> [RECORD EXTRACTS]
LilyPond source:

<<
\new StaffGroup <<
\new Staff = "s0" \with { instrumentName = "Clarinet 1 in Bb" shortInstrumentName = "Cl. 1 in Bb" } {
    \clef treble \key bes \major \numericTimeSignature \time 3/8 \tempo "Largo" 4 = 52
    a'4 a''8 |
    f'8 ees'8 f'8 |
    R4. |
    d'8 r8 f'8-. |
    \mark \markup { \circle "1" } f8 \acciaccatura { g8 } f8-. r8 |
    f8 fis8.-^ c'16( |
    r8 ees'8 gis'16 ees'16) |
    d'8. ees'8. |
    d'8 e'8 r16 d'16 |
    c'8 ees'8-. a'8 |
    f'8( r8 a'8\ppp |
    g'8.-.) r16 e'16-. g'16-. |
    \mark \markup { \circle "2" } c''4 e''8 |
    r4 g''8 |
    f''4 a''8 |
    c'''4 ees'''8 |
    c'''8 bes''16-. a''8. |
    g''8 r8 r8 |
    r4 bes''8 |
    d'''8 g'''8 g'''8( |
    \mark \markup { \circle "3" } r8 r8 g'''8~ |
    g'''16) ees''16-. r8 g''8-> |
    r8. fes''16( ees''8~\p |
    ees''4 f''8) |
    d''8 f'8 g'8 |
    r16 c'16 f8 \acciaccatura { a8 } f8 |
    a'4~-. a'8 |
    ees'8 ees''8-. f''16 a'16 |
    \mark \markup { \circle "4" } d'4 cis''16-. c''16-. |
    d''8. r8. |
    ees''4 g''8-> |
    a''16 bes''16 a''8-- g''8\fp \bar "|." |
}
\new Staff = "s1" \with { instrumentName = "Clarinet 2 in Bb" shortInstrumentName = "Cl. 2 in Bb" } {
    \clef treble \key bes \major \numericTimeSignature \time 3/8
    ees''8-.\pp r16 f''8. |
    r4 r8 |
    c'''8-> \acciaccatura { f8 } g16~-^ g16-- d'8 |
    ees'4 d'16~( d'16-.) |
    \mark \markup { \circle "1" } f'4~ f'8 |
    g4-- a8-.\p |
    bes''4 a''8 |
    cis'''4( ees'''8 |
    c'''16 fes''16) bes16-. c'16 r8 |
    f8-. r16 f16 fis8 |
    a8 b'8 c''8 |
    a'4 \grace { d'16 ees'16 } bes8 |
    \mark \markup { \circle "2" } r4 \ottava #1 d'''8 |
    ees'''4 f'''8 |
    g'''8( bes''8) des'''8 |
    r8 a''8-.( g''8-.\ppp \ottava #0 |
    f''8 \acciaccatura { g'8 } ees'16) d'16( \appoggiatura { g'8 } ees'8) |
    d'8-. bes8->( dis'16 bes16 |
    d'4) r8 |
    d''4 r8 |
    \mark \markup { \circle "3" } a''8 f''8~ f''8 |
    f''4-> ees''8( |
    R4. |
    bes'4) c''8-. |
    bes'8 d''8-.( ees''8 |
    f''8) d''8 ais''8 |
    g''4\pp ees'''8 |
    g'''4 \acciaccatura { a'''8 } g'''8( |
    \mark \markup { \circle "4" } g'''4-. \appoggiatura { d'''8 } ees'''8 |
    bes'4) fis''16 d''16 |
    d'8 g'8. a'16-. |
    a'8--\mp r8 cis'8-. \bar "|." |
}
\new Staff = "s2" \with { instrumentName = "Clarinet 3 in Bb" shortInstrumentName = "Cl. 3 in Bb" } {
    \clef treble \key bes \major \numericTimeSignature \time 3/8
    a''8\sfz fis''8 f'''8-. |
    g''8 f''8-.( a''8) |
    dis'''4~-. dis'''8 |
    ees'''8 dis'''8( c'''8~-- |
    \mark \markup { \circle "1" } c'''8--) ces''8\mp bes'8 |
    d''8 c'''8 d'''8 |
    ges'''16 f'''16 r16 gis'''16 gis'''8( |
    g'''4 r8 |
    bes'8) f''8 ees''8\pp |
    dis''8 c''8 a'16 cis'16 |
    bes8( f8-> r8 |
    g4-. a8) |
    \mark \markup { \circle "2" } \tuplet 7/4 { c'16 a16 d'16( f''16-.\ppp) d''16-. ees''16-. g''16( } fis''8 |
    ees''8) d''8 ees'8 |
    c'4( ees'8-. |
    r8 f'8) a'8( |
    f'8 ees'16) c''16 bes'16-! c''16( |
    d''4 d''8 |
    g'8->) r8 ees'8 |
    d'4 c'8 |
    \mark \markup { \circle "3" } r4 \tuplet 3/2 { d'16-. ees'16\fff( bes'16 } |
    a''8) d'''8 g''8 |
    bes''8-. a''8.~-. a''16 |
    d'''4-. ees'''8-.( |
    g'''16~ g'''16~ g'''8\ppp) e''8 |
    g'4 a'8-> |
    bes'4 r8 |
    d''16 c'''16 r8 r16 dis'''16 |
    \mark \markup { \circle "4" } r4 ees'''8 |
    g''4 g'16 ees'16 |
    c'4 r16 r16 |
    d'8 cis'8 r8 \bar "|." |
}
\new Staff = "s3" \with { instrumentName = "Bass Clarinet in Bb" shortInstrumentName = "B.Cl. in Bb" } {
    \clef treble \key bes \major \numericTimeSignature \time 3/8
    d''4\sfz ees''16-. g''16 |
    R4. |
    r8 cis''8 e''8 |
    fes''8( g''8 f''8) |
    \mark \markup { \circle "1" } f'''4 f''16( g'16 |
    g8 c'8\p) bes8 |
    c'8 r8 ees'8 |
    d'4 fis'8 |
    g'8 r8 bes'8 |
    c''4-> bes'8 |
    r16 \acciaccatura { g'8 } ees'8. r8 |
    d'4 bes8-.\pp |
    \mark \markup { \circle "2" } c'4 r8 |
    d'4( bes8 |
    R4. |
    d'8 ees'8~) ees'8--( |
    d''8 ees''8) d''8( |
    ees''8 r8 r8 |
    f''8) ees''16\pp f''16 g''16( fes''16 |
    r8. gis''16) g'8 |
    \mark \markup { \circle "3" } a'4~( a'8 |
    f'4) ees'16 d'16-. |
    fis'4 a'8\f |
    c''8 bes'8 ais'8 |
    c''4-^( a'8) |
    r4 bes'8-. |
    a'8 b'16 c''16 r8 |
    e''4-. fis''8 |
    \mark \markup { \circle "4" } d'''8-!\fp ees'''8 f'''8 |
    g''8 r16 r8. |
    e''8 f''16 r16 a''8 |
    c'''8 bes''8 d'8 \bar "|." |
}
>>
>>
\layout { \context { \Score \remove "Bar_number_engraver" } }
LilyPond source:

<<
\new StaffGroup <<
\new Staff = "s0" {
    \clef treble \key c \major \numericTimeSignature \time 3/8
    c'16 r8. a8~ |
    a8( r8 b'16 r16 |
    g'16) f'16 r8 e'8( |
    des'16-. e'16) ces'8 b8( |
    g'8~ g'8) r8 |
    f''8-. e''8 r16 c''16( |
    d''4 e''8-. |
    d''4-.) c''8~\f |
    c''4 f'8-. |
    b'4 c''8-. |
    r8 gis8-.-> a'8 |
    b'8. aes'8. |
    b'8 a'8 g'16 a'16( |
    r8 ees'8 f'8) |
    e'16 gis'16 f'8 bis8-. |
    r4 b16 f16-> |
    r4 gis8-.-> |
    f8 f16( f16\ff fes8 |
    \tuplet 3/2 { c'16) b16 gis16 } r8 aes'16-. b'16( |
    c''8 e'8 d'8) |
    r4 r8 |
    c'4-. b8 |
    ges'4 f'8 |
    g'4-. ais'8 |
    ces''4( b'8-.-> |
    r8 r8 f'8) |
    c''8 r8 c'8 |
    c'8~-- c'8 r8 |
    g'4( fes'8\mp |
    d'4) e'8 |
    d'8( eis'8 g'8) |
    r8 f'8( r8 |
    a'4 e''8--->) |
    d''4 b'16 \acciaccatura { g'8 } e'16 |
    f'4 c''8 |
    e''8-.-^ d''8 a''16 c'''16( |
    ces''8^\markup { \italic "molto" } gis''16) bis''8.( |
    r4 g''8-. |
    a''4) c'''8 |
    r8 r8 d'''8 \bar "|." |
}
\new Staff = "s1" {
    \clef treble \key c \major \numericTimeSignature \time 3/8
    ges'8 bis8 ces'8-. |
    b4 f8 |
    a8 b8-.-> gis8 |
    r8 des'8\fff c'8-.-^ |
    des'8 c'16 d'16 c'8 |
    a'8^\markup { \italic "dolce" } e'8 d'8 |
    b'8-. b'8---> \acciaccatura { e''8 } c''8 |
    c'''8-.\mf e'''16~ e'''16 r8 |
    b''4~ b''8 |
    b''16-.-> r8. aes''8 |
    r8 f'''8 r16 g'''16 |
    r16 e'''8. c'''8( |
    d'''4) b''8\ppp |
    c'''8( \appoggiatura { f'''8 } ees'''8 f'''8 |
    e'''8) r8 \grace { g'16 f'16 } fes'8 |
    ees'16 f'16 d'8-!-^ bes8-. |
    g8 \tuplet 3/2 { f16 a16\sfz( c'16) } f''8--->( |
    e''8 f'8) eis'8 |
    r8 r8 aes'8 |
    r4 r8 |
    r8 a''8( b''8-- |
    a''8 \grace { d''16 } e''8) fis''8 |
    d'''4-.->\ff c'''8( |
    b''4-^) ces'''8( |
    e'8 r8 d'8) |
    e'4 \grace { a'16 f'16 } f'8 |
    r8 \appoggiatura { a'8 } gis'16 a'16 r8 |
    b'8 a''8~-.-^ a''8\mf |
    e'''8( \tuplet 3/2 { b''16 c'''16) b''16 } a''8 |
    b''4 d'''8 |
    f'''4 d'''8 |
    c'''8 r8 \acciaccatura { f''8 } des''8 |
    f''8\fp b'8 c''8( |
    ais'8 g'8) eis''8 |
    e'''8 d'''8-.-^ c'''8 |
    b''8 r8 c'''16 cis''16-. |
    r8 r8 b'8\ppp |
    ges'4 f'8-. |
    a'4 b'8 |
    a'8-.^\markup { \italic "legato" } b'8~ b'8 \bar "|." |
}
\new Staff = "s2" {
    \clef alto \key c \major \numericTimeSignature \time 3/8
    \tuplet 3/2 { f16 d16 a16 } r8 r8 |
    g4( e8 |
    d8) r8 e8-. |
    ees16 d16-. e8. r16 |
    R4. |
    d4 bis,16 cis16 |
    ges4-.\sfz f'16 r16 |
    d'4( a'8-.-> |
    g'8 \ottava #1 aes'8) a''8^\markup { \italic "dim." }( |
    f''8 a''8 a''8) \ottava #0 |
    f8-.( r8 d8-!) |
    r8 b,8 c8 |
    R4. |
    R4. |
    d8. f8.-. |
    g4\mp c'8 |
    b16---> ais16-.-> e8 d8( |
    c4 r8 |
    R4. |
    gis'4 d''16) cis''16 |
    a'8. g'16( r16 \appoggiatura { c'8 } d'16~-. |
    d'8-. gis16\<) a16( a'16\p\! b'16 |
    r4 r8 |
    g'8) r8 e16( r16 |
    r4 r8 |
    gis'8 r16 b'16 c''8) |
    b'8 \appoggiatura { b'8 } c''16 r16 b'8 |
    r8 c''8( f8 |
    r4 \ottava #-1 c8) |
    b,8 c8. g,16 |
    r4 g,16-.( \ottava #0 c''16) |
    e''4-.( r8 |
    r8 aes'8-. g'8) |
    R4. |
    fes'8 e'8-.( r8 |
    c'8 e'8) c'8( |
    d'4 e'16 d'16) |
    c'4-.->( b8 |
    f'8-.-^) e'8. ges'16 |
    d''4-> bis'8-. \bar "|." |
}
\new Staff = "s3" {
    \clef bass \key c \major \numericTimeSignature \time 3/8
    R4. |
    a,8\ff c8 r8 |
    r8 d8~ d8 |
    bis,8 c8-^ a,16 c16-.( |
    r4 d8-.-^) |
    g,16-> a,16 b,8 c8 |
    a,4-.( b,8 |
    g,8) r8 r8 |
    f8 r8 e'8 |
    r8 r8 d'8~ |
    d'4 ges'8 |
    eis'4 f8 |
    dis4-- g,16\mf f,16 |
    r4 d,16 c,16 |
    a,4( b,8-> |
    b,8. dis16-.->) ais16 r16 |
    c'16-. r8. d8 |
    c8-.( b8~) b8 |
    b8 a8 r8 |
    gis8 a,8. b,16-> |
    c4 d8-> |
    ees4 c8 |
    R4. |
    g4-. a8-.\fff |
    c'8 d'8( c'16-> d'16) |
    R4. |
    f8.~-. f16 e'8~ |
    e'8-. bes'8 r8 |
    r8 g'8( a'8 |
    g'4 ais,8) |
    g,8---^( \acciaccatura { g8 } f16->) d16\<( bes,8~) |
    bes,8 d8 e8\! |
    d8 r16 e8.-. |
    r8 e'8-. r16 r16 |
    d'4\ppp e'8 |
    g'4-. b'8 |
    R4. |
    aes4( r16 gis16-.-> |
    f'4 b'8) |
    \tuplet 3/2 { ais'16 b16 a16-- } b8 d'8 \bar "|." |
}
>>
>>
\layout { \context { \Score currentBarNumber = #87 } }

> [THE EXERCISE] List each line above that contains the string "context". Case must match.

> [RESPONSE TO THIS TASK]
\layout { \context { \Score \remove "Bar_number_engraver" } }
\layout { \context { \Score currentBarNumber = #87 } }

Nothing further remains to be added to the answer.